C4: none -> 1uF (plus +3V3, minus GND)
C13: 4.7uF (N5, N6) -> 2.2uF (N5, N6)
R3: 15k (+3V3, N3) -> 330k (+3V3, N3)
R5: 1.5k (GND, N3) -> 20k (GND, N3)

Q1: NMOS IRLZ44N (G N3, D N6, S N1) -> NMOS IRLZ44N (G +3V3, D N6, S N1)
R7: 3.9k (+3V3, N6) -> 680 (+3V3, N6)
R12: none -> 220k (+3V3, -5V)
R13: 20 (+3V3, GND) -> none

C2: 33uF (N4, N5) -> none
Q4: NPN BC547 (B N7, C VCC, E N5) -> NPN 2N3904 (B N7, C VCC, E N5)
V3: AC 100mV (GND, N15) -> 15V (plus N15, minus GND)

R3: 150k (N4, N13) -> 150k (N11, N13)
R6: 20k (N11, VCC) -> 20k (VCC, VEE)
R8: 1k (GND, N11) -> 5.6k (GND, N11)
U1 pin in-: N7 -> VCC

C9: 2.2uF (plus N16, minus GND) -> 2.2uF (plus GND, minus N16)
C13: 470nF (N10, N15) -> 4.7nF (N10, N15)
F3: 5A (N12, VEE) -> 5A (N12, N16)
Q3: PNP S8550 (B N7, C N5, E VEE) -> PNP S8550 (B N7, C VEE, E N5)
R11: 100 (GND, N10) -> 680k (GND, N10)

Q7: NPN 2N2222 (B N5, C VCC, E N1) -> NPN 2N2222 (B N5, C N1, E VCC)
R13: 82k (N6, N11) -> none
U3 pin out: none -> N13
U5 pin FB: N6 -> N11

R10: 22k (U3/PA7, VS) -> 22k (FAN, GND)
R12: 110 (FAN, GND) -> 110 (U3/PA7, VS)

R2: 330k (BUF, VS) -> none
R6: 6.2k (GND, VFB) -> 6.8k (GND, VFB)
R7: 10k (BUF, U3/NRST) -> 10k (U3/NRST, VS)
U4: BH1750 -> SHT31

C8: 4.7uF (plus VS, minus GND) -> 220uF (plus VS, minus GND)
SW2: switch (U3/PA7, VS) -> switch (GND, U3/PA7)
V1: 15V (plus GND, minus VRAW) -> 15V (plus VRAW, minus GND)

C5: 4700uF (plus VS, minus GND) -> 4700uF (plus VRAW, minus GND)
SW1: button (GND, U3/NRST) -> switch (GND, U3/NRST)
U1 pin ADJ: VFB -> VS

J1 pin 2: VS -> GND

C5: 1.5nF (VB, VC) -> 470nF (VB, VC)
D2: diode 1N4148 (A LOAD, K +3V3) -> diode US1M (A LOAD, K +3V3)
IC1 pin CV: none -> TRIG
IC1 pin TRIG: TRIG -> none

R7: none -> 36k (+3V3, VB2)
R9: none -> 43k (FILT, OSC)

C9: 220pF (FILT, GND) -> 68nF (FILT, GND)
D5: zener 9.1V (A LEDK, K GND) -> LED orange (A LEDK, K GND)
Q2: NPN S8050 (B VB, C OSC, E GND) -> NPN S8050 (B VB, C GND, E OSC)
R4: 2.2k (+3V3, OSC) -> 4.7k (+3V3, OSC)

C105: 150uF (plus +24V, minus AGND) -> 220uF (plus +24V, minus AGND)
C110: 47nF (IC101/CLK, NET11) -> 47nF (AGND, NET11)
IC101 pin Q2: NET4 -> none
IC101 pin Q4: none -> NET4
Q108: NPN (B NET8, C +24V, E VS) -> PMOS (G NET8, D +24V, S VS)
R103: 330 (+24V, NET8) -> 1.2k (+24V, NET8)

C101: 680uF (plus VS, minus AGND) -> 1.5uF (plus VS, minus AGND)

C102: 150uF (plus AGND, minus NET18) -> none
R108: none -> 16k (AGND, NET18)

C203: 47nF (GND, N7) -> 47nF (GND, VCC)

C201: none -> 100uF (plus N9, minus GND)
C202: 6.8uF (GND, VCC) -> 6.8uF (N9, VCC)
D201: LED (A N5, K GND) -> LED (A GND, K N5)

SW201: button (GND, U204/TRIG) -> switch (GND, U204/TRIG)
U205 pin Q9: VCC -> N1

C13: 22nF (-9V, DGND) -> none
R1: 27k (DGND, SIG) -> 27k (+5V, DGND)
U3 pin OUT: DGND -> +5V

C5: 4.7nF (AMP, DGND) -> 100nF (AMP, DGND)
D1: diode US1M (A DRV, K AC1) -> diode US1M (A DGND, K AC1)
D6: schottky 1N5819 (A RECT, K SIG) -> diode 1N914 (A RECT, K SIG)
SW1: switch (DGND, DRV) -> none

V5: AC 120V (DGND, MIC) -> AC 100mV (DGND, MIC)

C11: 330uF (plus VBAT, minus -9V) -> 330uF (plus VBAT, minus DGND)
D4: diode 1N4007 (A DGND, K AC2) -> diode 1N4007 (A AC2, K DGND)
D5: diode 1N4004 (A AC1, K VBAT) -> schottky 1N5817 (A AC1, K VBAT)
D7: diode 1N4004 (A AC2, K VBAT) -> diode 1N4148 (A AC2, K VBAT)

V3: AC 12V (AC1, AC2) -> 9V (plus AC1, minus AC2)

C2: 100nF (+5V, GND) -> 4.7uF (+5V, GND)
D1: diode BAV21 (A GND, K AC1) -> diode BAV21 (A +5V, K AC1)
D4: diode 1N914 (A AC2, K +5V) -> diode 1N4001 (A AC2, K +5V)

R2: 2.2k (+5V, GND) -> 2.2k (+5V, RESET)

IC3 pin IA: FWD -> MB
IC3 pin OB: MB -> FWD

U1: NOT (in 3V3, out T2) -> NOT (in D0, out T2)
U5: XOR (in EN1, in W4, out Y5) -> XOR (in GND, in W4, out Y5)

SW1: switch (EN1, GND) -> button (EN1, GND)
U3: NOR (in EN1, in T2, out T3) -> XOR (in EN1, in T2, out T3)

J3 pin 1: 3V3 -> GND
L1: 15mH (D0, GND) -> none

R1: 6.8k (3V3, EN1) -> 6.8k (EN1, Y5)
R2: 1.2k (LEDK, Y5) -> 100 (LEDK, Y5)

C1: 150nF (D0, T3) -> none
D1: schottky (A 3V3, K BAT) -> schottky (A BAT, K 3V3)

Task: Copy out every line from the data above in which the word "NRST" occurs.

Reply to the task:
R7: 10k (BUF, U3/NRST) -> 10k (U3/NRST, VS)
SW1: button (GND, U3/NRST) -> switch (GND, U3/NRST)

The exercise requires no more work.